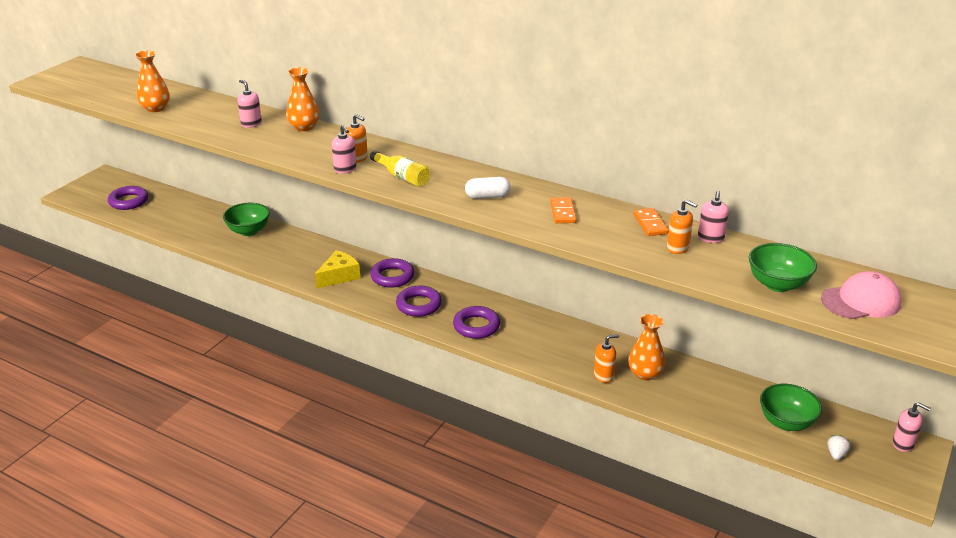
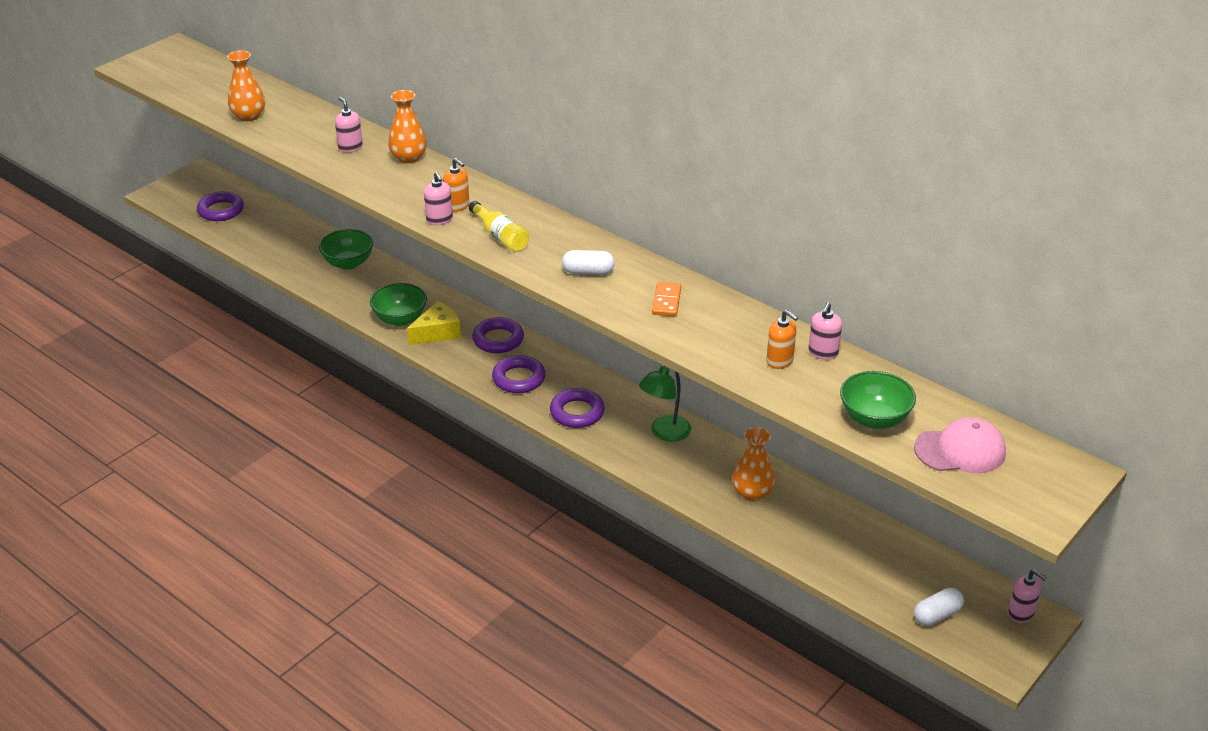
camera: 10 degrees right, 5 degrees up
(555, 334) = (664, 433): none -> green lamp
(604, 376) = (704, 490): orange soap dispenser -> none
(650, 224) = (760, 327): orange domino -> none
(786, 422) = (894, 571): green bowl -> green bowl (400, 319)
(836, 454) = (937, 615): white strawberry -> white capsule

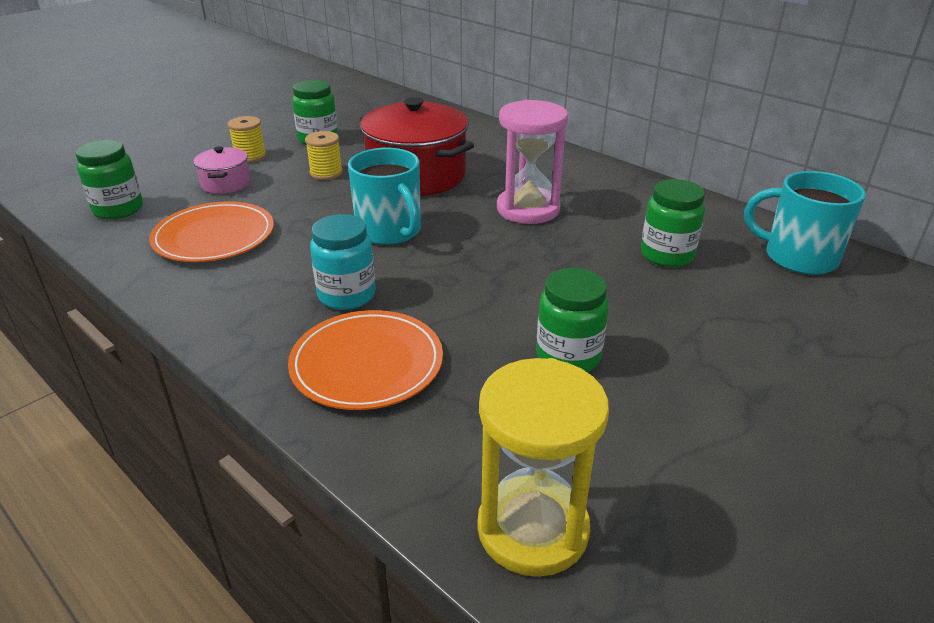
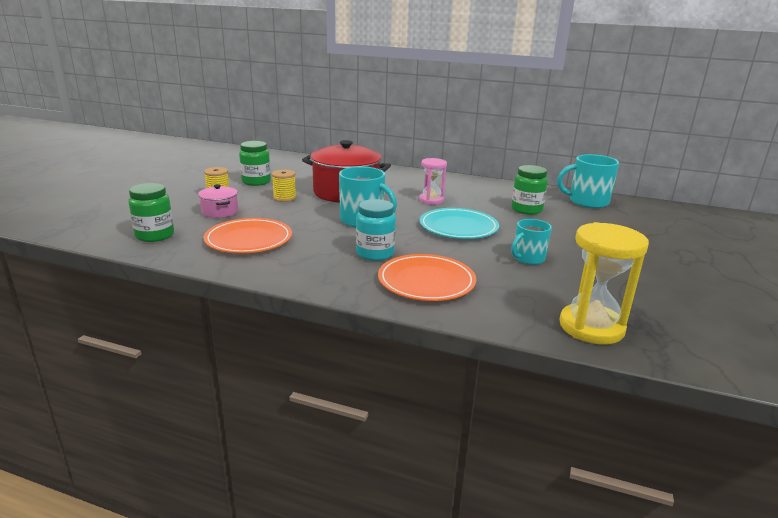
camera: 25 degrees left, 10 degrees down
(518, 269) = (458, 227): none -> turquoise plate
(528, 209) = (431, 200): pink hourglass -> pink hourglass, size x0.63
(568, 356) = (528, 258): green jar -> turquoise mug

####################

PROMPT >>
All lines of the data that hold "turquoise" need to be copied.

RESPONSE TO THE EXERCISE >>
(518, 269) = (458, 227): none -> turquoise plate
(568, 356) = (528, 258): green jar -> turquoise mug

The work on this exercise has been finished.